── Data provided ──
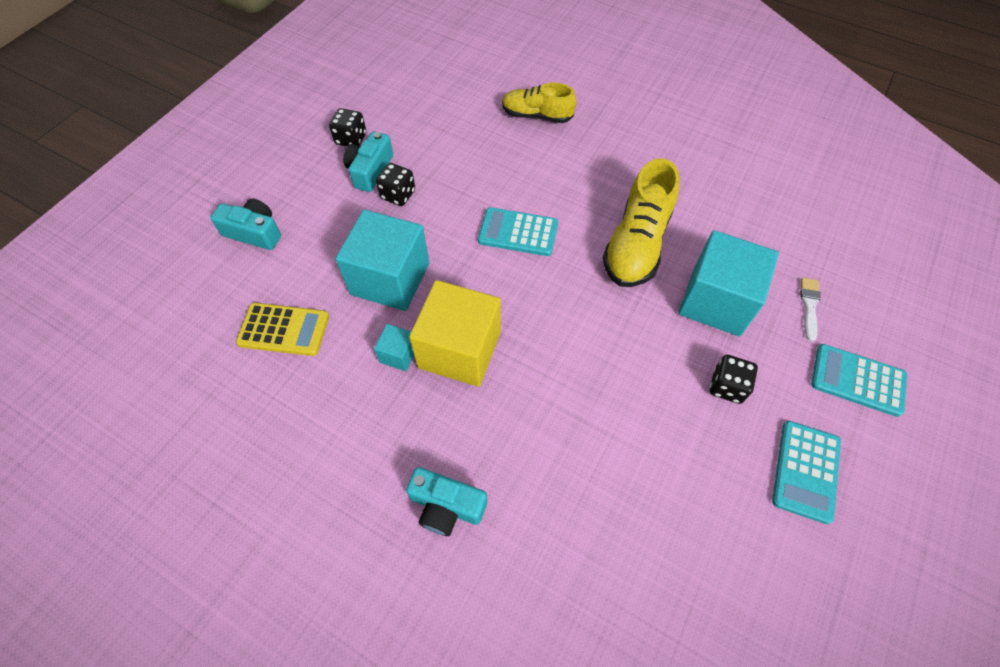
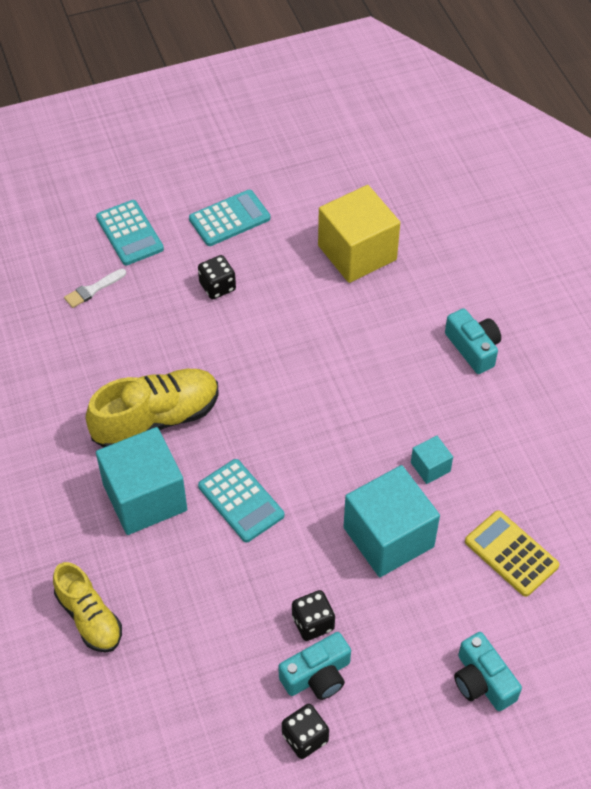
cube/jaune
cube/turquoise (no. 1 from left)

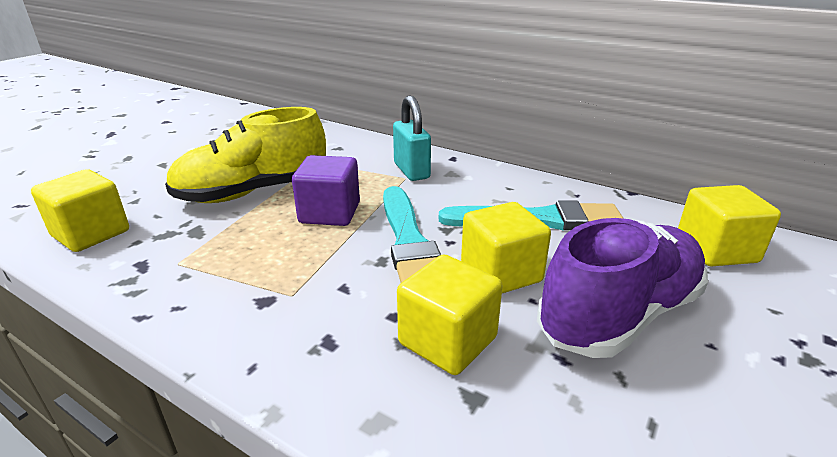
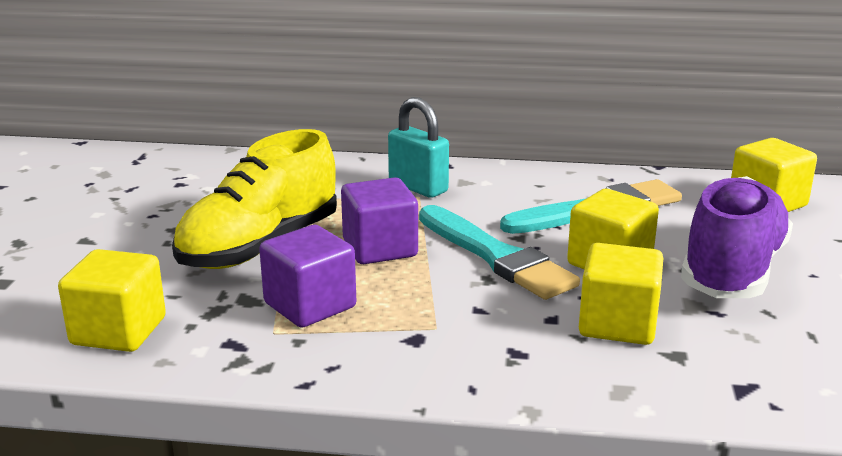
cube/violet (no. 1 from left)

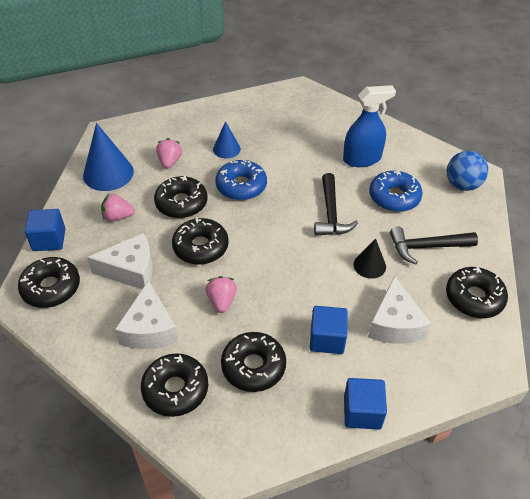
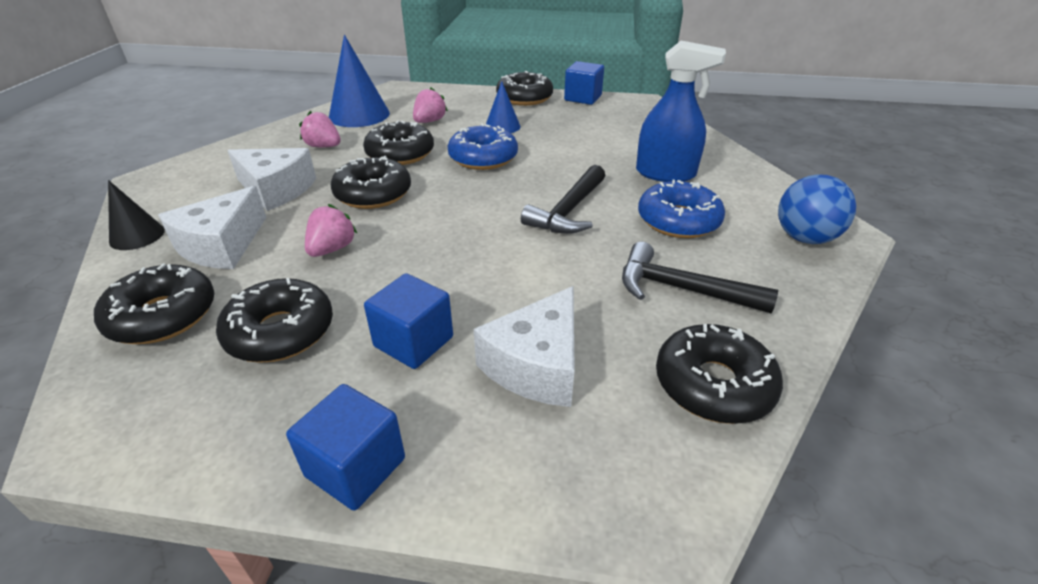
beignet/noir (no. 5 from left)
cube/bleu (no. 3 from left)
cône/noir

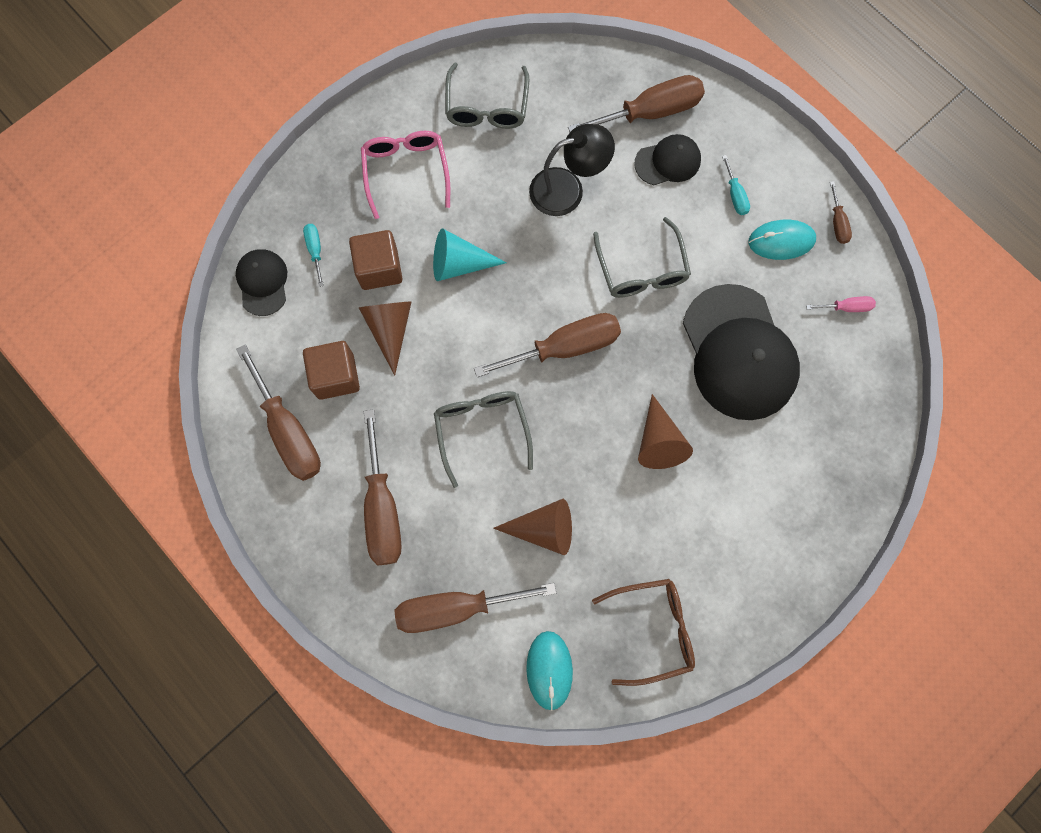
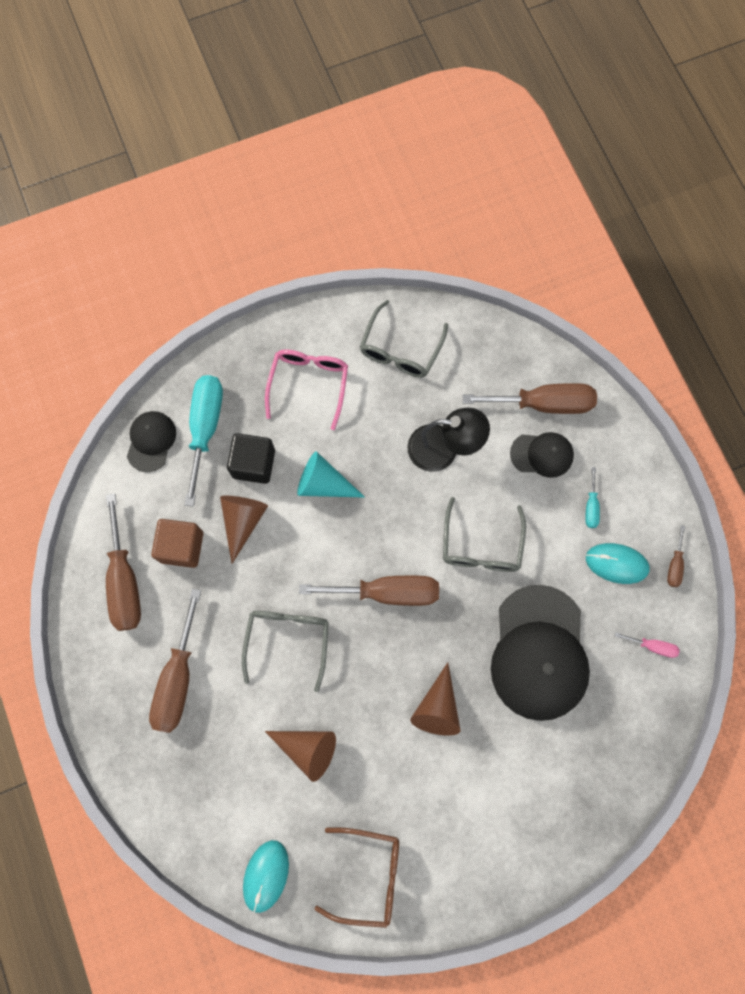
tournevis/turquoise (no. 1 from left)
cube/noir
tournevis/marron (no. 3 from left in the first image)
───
Copy exactly the lines from the line that contains "cube/violet (no. 1 from left)" through the last line of the records above, both ends included, but leave out the pictures.

cube/violet (no. 1 from left)

beignet/noir (no. 5 from left)
cube/bleu (no. 3 from left)
cône/noir

tournevis/turquoise (no. 1 from left)
cube/noir
tournevis/marron (no. 3 from left in the first image)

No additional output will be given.